— Available data —
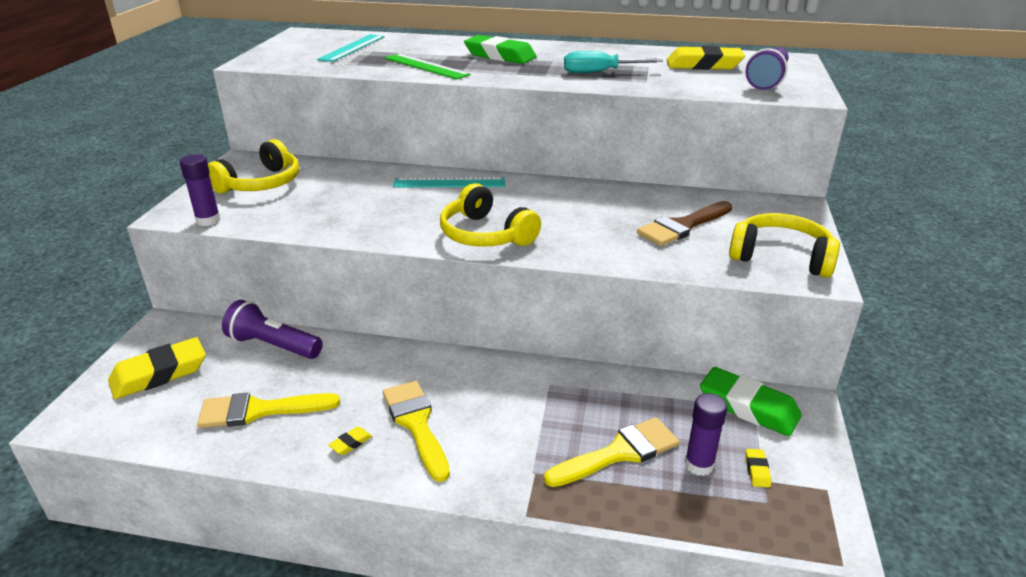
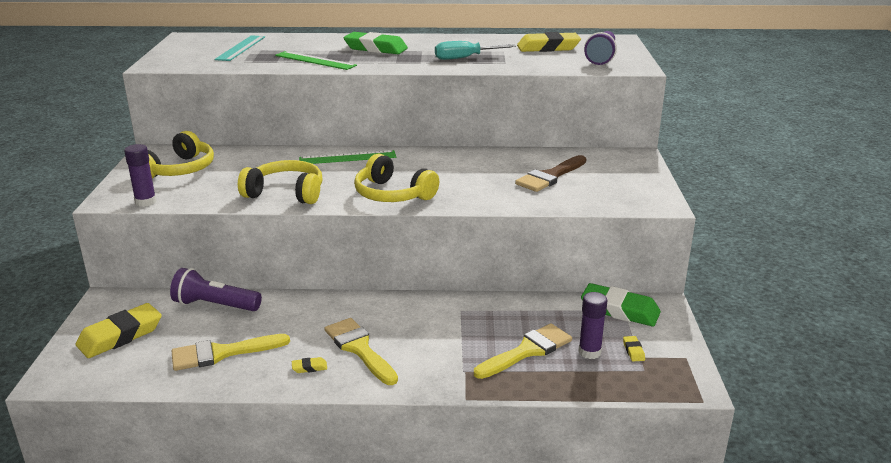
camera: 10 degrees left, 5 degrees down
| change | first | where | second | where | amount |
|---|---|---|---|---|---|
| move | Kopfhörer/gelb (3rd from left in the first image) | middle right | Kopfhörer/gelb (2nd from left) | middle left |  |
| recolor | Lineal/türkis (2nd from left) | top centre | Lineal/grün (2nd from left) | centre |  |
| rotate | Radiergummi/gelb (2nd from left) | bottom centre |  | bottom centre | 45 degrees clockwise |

— What you are asked to do —
An exact reproduction of the data is needed, with no pictures included.

— Answer area —
camera: 10 degrees left, 5 degrees down
| change | first | where | second | where | amount |
|---|---|---|---|---|---|
| move | Kopfhörer/gelb (3rd from left in the first image) | middle right | Kopfhörer/gelb (2nd from left) | middle left |  |
| recolor | Lineal/türkis (2nd from left) | top centre | Lineal/grün (2nd from left) | centre |  |
| rotate | Radiergummi/gelb (2nd from left) | bottom centre |  | bottom centre | 45 degrees clockwise |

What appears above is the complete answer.